-- Start of Extracted information --

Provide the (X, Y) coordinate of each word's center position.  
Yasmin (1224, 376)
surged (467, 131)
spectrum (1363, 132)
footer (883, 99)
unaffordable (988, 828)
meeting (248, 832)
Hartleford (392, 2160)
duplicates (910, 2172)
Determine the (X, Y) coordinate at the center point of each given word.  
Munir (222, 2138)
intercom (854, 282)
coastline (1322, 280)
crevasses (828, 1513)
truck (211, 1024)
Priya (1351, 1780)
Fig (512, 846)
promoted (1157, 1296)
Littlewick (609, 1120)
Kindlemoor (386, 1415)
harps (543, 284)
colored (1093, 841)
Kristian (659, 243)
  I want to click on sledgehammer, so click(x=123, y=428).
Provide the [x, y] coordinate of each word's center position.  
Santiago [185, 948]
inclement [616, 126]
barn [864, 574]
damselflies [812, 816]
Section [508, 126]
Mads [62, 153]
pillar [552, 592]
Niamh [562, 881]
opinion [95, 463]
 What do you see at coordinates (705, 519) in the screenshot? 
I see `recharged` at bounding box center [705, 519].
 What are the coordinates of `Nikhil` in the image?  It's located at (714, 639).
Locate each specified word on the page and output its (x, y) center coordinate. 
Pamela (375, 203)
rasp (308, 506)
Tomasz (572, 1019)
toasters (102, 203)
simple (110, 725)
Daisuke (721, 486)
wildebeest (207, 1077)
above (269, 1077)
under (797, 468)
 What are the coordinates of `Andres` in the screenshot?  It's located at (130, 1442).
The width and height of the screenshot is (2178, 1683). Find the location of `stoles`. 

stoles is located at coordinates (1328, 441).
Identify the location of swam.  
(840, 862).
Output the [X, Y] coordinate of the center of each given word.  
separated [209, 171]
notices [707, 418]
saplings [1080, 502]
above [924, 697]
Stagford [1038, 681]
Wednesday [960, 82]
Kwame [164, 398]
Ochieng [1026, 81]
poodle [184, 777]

-- End of Extracted information --

Please render every line of the entries above as a Markdown table with the columns Row and Line, numbering the rows and leaving out blank lines.

| Row | Line |
|---|---|
| 1 | Provide the (X, Y) coordinate of each word's center position.   |
| 2 | Yasmin (1224, 376) |
| 3 | surged (467, 131) |
| 4 | spectrum (1363, 132) |
| 5 | footer (883, 99) |
| 6 | unaffordable (988, 828) |
| 7 | meeting (248, 832) |
| 8 | Hartleford (392, 2160) |
| 9 | duplicates (910, 2172) |
| 10 | Determine the (X, Y) coordinate at the center point of each given word.   |
| 11 | Munir (222, 2138) |
| 12 | intercom (854, 282) |
| 13 | coastline (1322, 280) |
| 14 | crevasses (828, 1513) |
| 15 | truck (211, 1024) |
| 16 | Priya (1351, 1780) |
| 17 | Fig (512, 846) |
| 18 | promoted (1157, 1296) |
| 19 | Littlewick (609, 1120) |
| 20 | Kindlemoor (386, 1415) |
| 21 | harps (543, 284) |
| 22 | colored (1093, 841) |
| 23 | Kristian (659, 243) |
| 24 |   I want to click on sledgehammer, so click(x=123, y=428). |
| 25 | Provide the [x, y] coordinate of each word's center position.   |
| 26 | Santiago [185, 948] |
| 27 | inclement [616, 126] |
| 28 | barn [864, 574] |
| 29 | damselflies [812, 816] |
| 30 | Section [508, 126] |
| 31 | Mads [62, 153] |
| 32 | pillar [552, 592] |
| 33 | Niamh [562, 881] |
| 34 | opinion [95, 463] |
| 35 |  What do you see at coordinates (705, 519) in the screenshot?  |
| 36 | I see `recharged` at bounding box center [705, 519]. |
| 37 |  What are the coordinates of `Nikhil` in the image?  It's located at (714, 639). |
| 38 | Locate each specified word on the page and output its (x, y) center coordinate.  |
| 39 | Pamela (375, 203) |
| 40 | rasp (308, 506) |
| 41 | Tomasz (572, 1019) |
| 42 | toasters (102, 203) |
| 43 | simple (110, 725) |
| 44 | Daisuke (721, 486) |
| 45 | wildebeest (207, 1077) |
| 46 | above (269, 1077) |
| 47 | under (797, 468) |
| 48 |  What are the coordinates of `Andres` in the screenshot?  It's located at (130, 1442). |
| 49 | The width and height of the screenshot is (2178, 1683). Find the location of `stoles`.  |
| 50 | stoles is located at coordinates (1328, 441). |
| 51 | Identify the location of swam.   |
| 52 | (840, 862). |
| 53 | Output the [X, Y] coordinate of the center of each given word.   |
| 54 | separated [209, 171] |
| 55 | notices [707, 418] |
| 56 | saplings [1080, 502] |
| 57 | above [924, 697] |
| 58 | Stagford [1038, 681] |
| 59 | Wednesday [960, 82] |
| 60 | Kwame [164, 398] |
| 61 | Ochieng [1026, 81] |
| 62 | poodle [184, 777] |